▶ _What you have to do_: Only lines that contain the string "none" should be returned from the material below.

▶ _Record excerpts_:

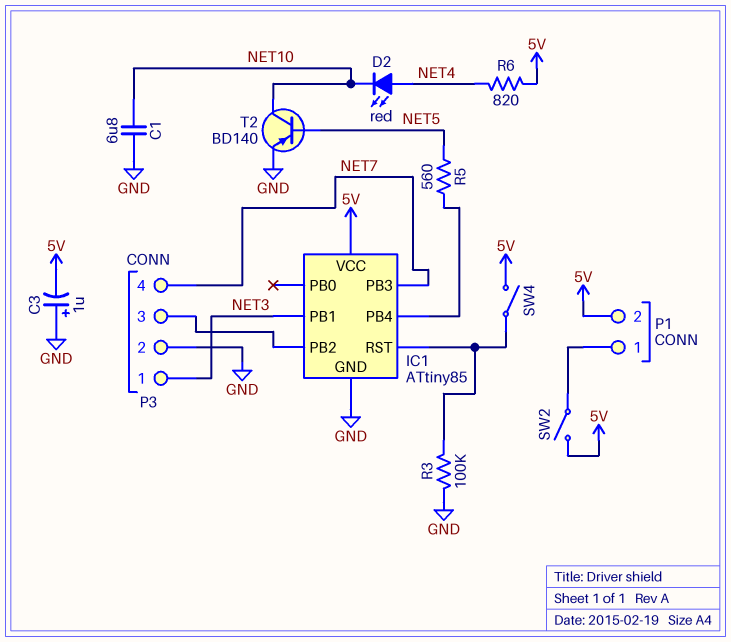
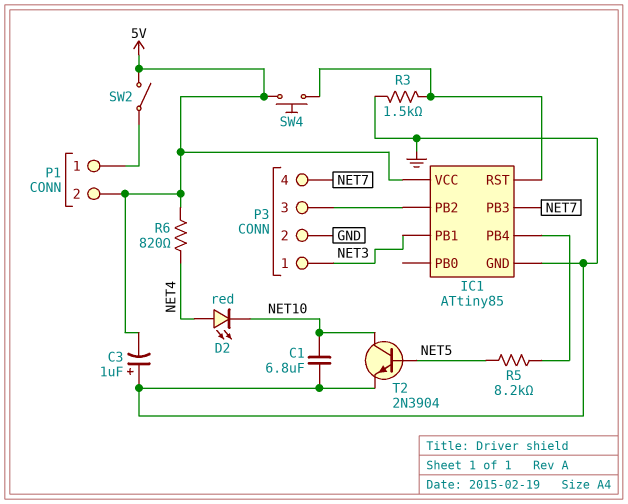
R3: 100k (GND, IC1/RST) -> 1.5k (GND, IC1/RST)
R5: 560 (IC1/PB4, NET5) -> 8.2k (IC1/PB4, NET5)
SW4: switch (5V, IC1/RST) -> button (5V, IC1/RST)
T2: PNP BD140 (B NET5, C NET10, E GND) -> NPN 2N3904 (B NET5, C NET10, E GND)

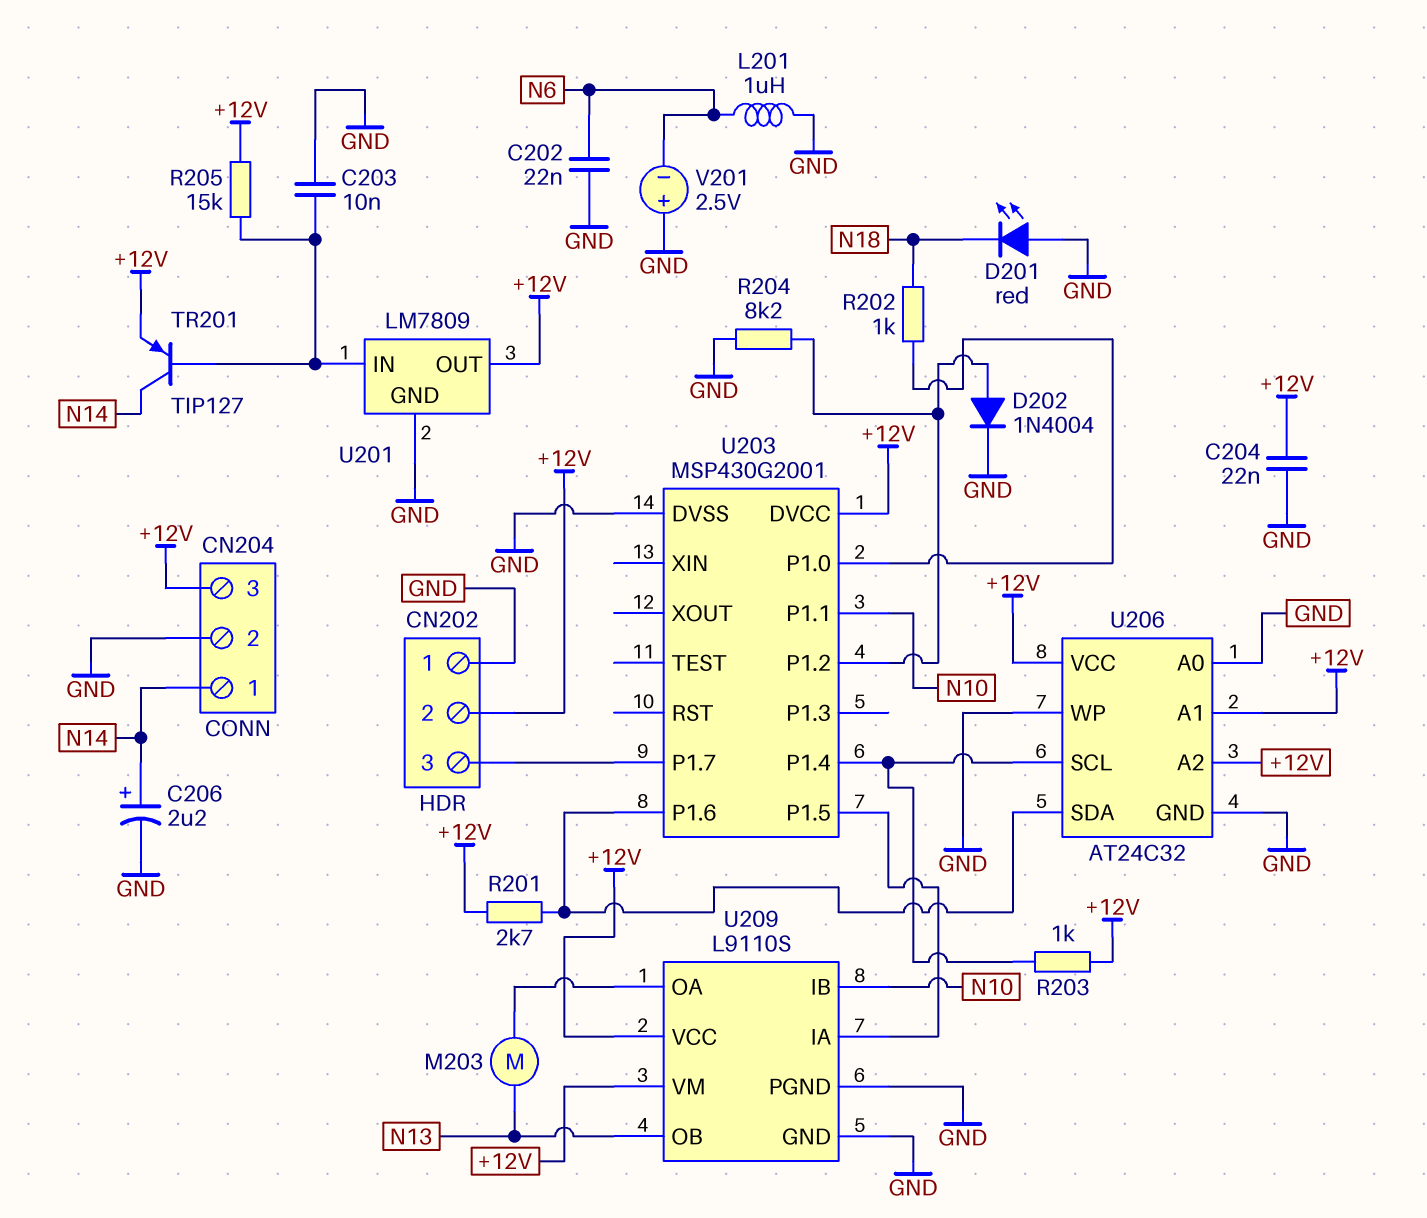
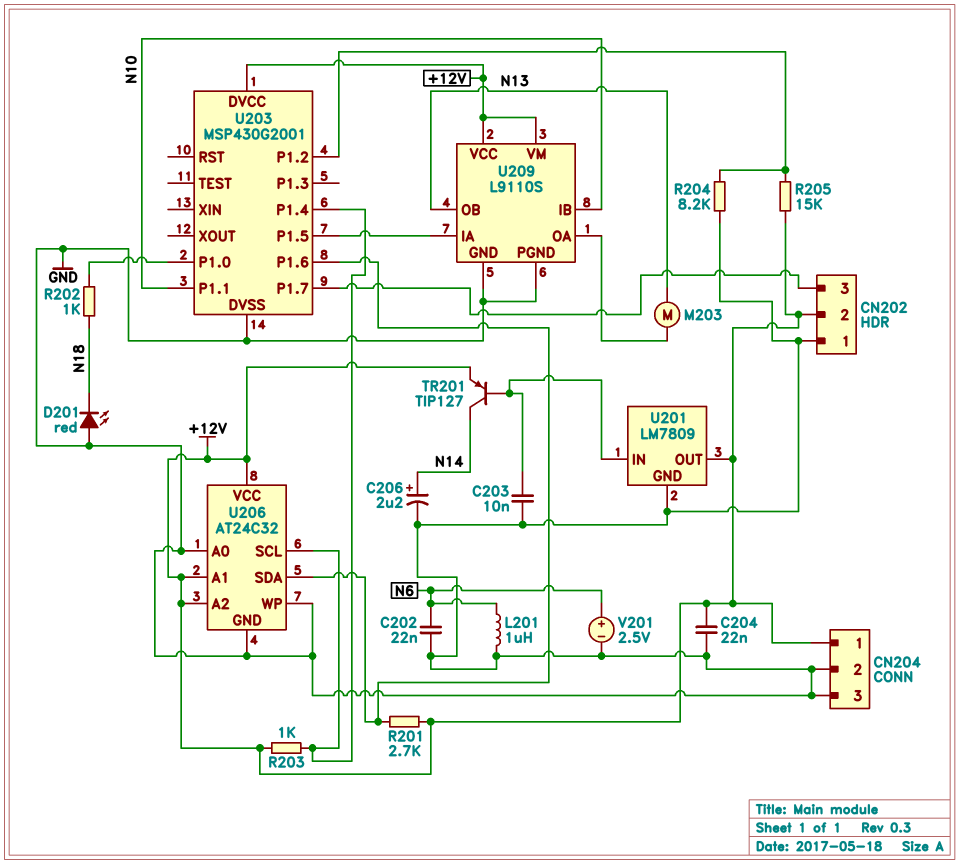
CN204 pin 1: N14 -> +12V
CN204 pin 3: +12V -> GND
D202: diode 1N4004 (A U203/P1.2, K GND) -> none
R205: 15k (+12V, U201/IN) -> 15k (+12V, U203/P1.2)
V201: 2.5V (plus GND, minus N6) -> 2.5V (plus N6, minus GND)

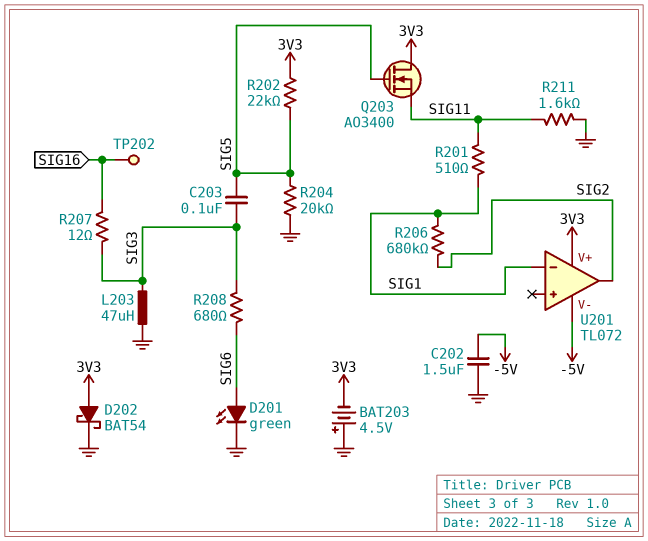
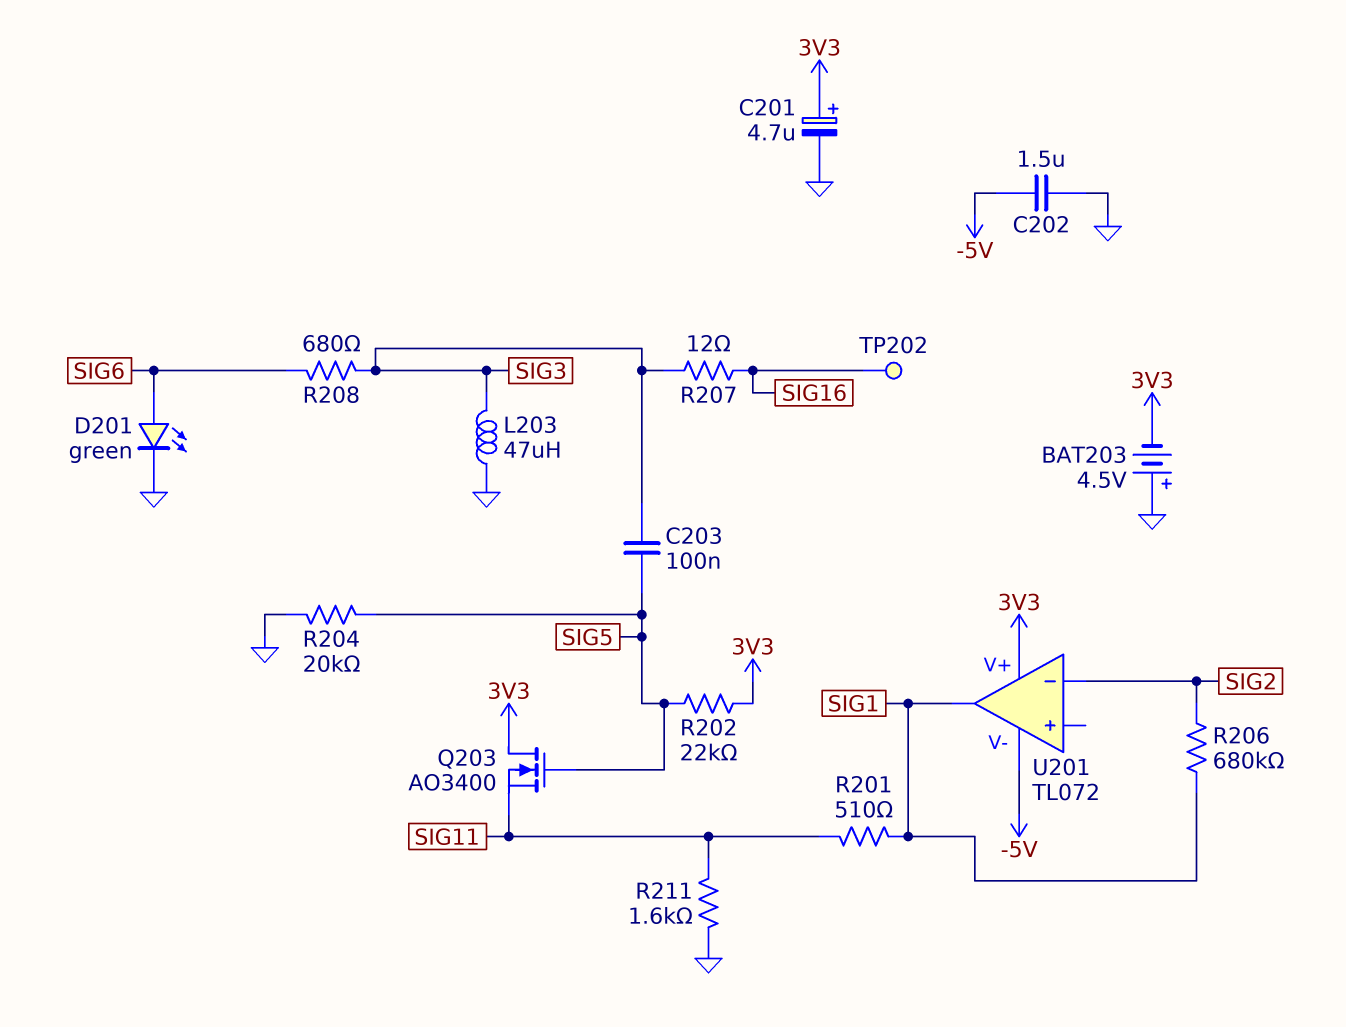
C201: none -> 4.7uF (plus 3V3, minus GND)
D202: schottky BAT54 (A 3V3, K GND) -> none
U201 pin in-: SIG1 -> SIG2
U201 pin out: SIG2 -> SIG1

▶ _Response for this exercise_:
D202: diode 1N4004 (A U203/P1.2, K GND) -> none
C201: none -> 4.7uF (plus 3V3, minus GND)
D202: schottky BAT54 (A 3V3, K GND) -> none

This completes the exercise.